- _ASSIGNMENT_:
Copy each line below in which the word "turquoise" occurs.

- _SUPPLIED MATERIAL_:
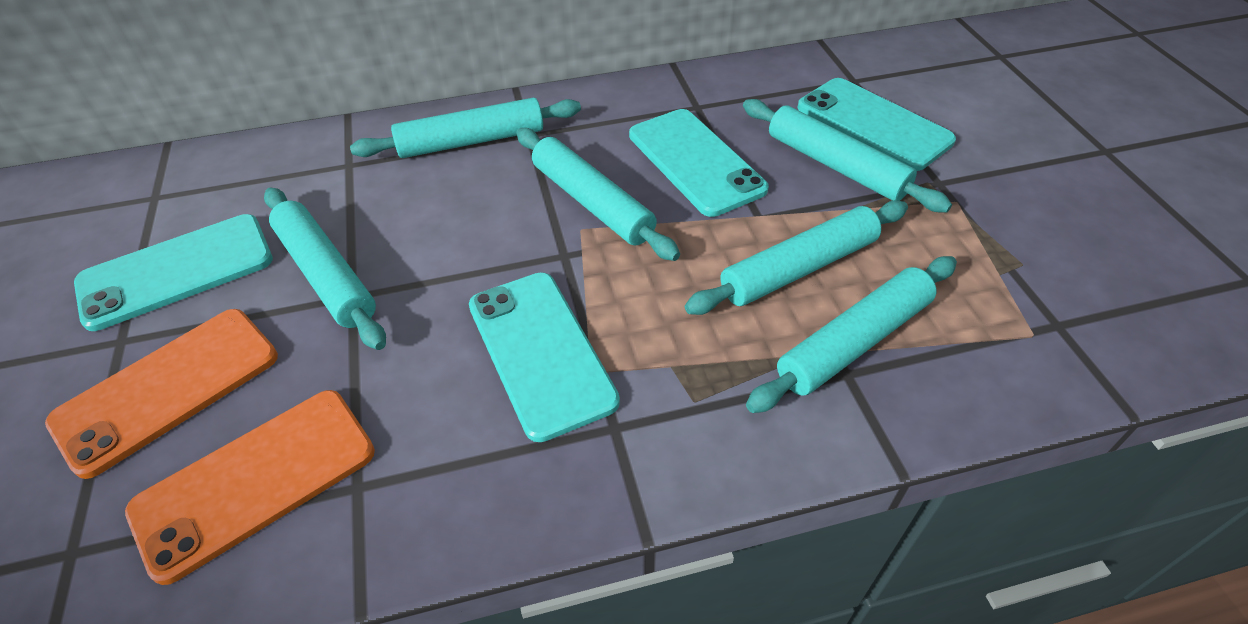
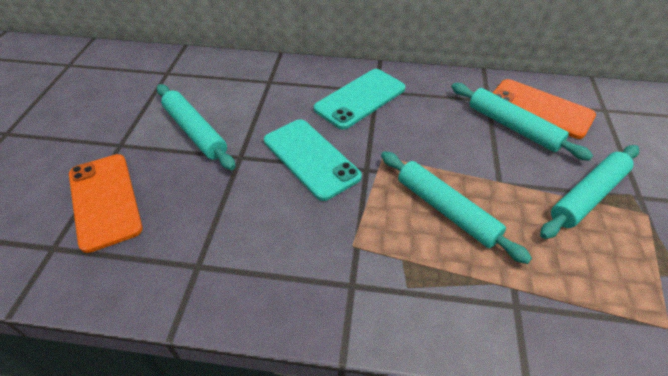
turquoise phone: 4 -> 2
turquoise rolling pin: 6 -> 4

* * *

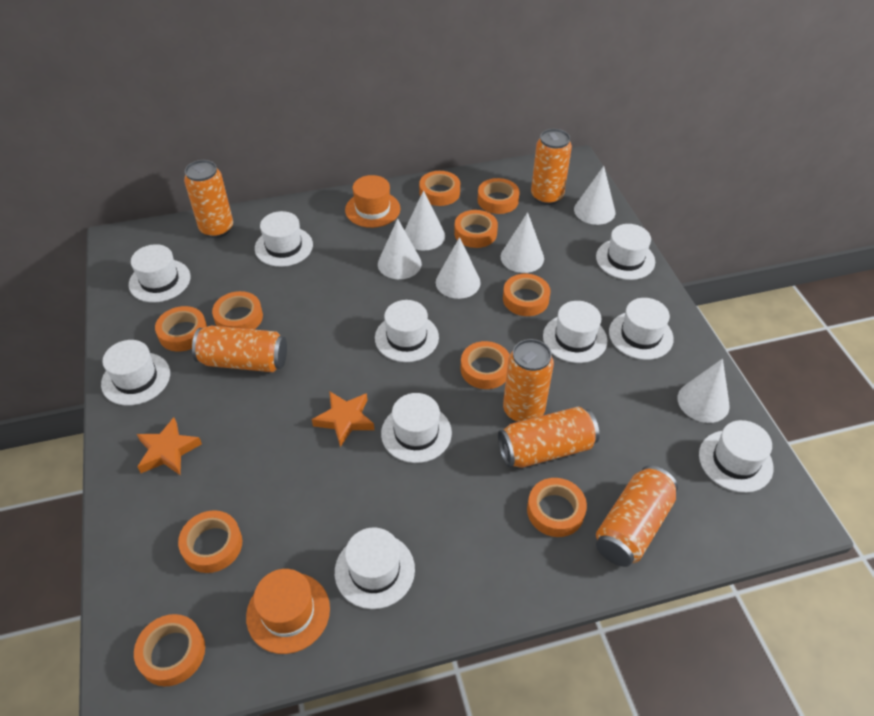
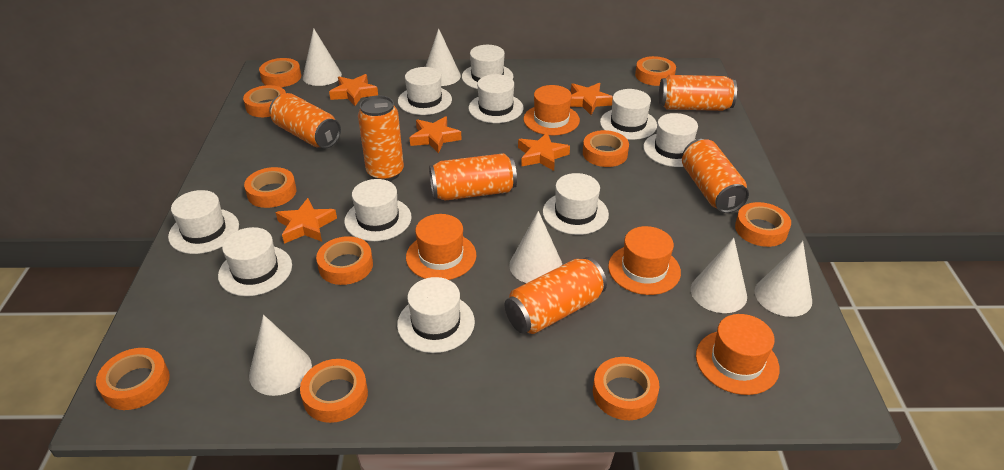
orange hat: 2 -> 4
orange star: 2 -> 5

- _ANSWER TO THE EXERCISE_:
turquoise phone: 4 -> 2
turquoise rolling pin: 6 -> 4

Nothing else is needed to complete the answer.